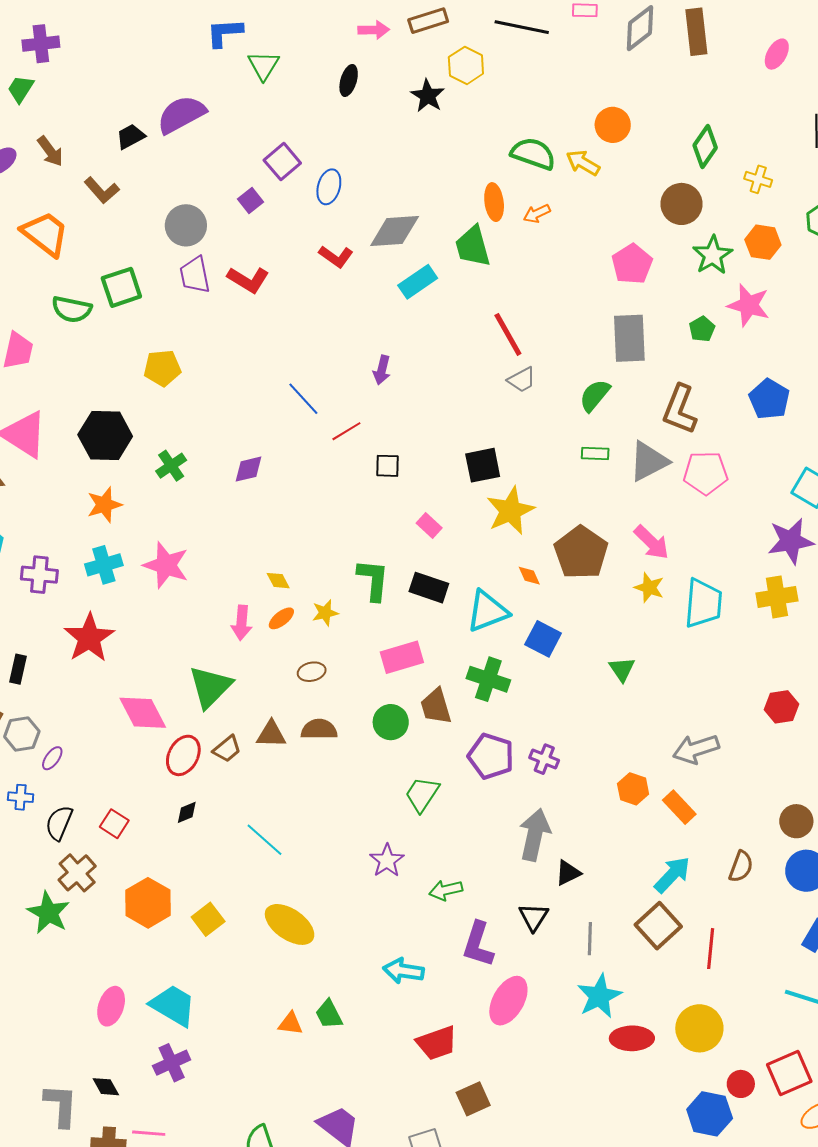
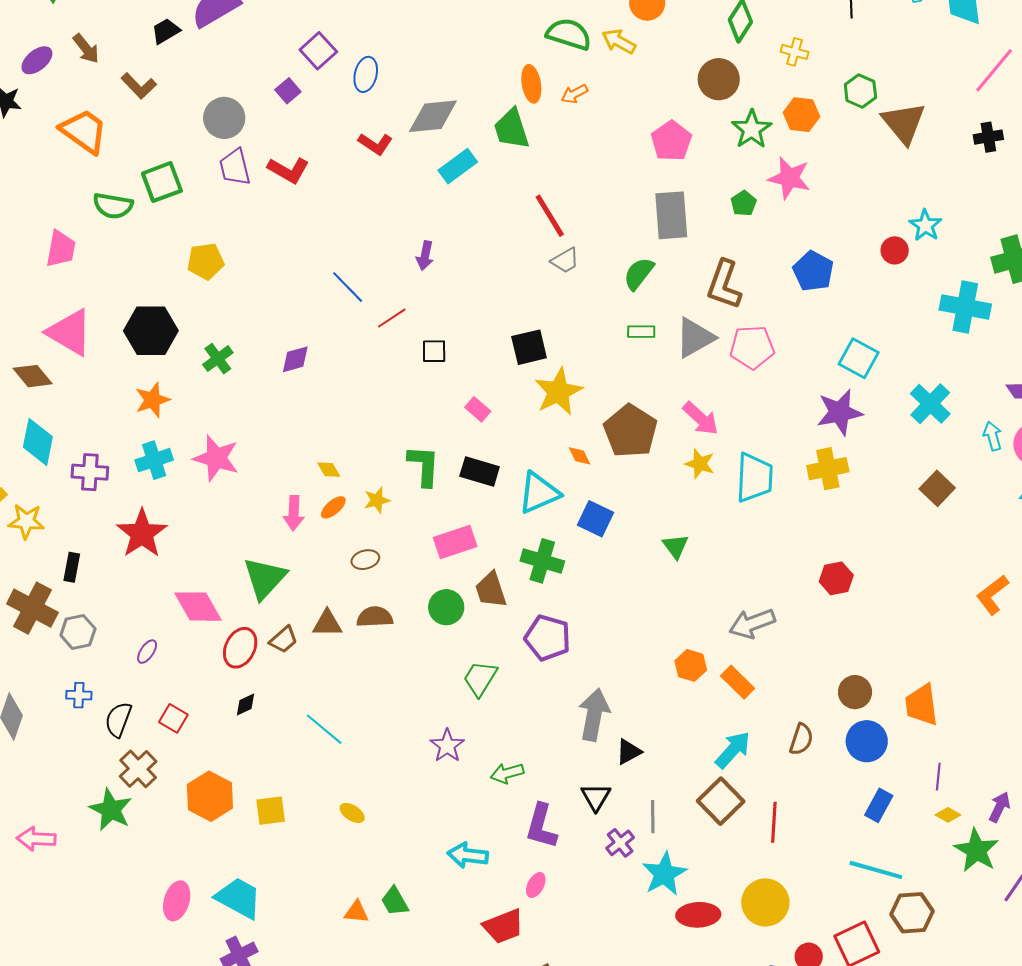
purple ellipse: (52, 758) -> (147, 652), moved
purple cross: (544, 759) -> (620, 843), moved, turned 32
yellow square: (208, 919) -> (271, 811), turned 32
yellow ellipse: (290, 924) -> (352, 813), size x0.5
pink ellipse: (508, 1001) -> (536, 885), moved, size x0.5

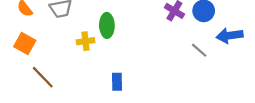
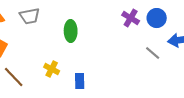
yellow cross: (86, 41) -> (52, 69), moved, turned 35

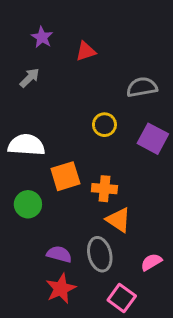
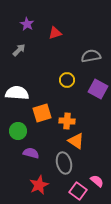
purple semicircle: (59, 254) -> (31, 153), moved
pink semicircle: (151, 262) -> (97, 181), moved, turned 72

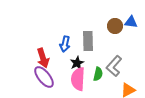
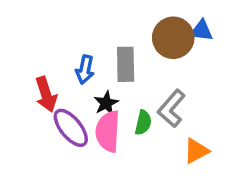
brown circle: (115, 26) -> (173, 38), size x1.5
purple ellipse: (44, 77) -> (71, 128), moved

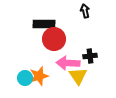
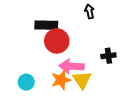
black cross: (90, 56) -> (108, 56), moved
orange star: (39, 76) -> (61, 80), moved

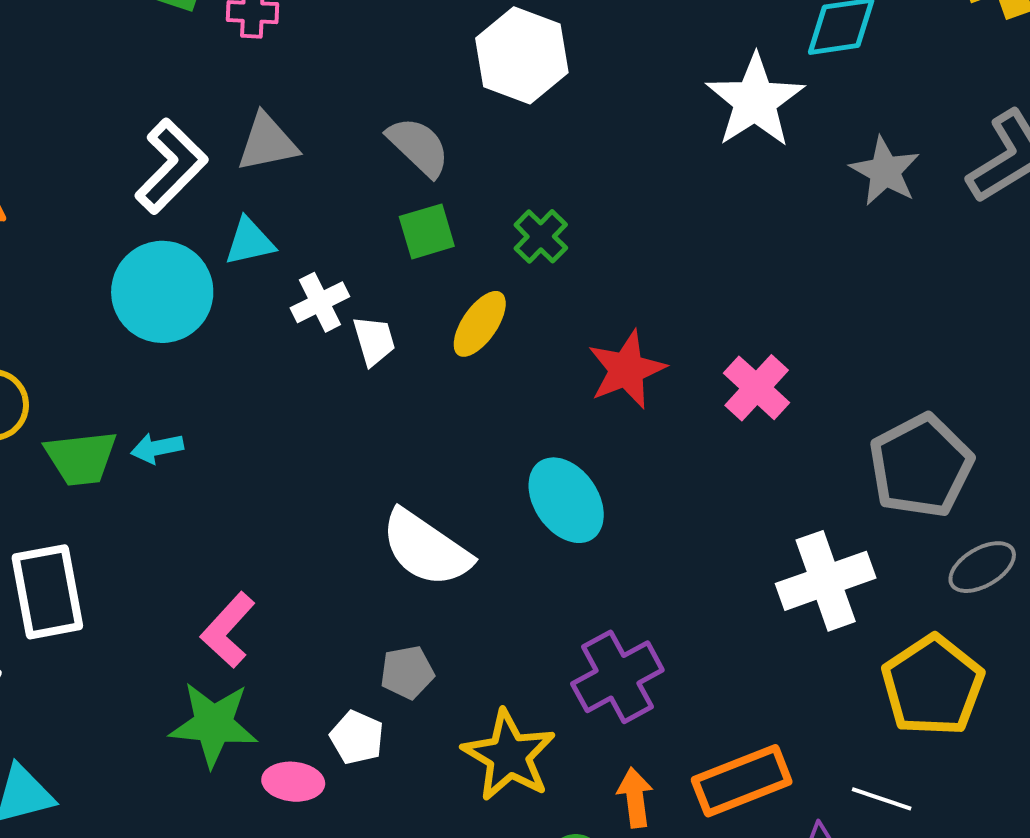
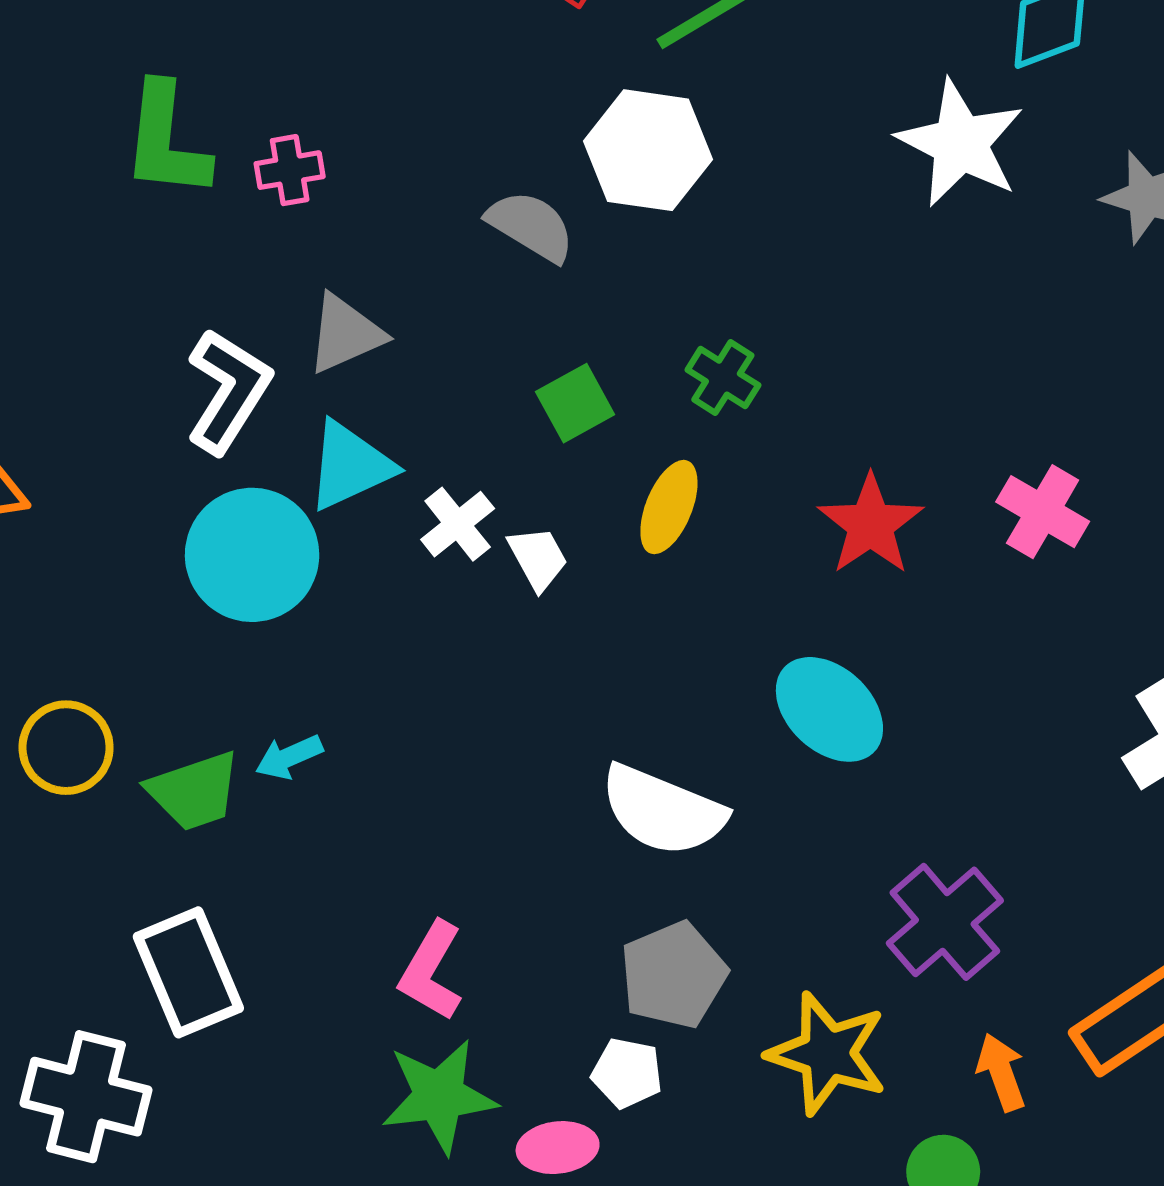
gray semicircle: (418, 147) -> (531, 226), moved
cyan triangle: (249, 242) -> (350, 466), size x1.4
gray pentagon: (407, 672) -> (673, 975), size x1.5

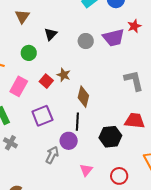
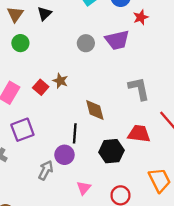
red star: (134, 26) -> (141, 17), moved
black triangle: (51, 34) -> (44, 14), moved
green circle: (29, 53) -> (20, 43), moved
brown diamond: (83, 97) -> (95, 110), moved, turned -30
purple square: (42, 116) -> (22, 130), moved

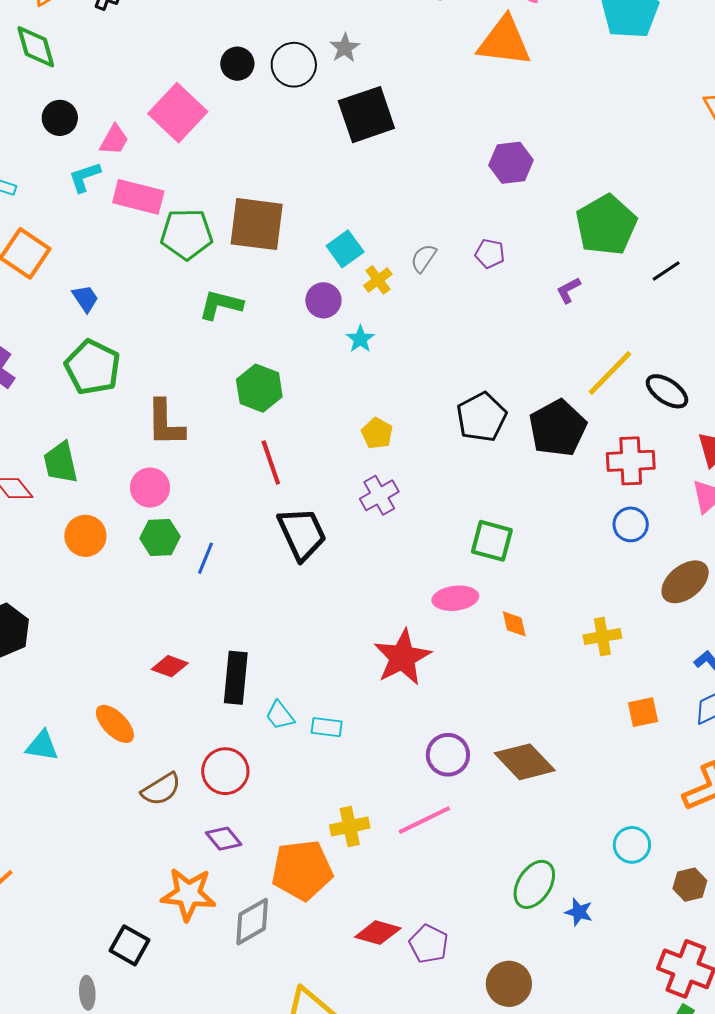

-----

» Your assignment: Write out again, exactly, each line from the one containing "green circle: (29, 53) -> (20, 43), moved" through the last line of the entries, and omit every picture.

» Response box:
green circle: (29, 53) -> (20, 43), moved
brown diamond: (83, 97) -> (95, 110), moved, turned -30
purple square: (42, 116) -> (22, 130), moved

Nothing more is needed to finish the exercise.